** Exercise goal **
Output only the lines from the one holding "blue bucket: 0 -> 1" to the end of the data below, please, copied exactly.

** Records for processing **
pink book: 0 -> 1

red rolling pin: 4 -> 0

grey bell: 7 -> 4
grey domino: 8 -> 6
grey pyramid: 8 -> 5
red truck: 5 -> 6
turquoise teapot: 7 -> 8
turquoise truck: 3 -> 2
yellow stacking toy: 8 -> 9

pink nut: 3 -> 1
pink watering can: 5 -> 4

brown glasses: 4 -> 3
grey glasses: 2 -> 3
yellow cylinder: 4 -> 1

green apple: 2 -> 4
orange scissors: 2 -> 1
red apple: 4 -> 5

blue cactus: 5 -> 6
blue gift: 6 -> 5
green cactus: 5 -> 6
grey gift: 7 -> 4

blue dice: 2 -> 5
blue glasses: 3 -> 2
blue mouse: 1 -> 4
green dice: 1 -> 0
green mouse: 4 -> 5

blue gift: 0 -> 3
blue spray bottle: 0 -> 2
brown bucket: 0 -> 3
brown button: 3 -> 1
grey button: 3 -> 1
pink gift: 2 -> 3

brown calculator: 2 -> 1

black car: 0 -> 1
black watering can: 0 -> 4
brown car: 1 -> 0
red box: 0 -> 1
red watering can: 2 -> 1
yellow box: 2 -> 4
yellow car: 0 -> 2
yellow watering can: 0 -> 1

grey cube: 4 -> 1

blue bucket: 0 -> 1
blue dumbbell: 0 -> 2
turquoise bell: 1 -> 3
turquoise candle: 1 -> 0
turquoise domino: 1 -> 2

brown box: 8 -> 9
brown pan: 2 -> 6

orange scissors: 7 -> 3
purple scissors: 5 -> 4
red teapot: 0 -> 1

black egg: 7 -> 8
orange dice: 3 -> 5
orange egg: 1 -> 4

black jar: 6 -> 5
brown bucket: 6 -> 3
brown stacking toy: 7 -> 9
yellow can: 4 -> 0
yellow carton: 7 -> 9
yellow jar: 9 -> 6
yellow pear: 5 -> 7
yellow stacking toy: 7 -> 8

** Solution to the exercise **
blue bucket: 0 -> 1
blue dumbbell: 0 -> 2
turquoise bell: 1 -> 3
turquoise candle: 1 -> 0
turquoise domino: 1 -> 2

brown box: 8 -> 9
brown pan: 2 -> 6

orange scissors: 7 -> 3
purple scissors: 5 -> 4
red teapot: 0 -> 1

black egg: 7 -> 8
orange dice: 3 -> 5
orange egg: 1 -> 4

black jar: 6 -> 5
brown bucket: 6 -> 3
brown stacking toy: 7 -> 9
yellow can: 4 -> 0
yellow carton: 7 -> 9
yellow jar: 9 -> 6
yellow pear: 5 -> 7
yellow stacking toy: 7 -> 8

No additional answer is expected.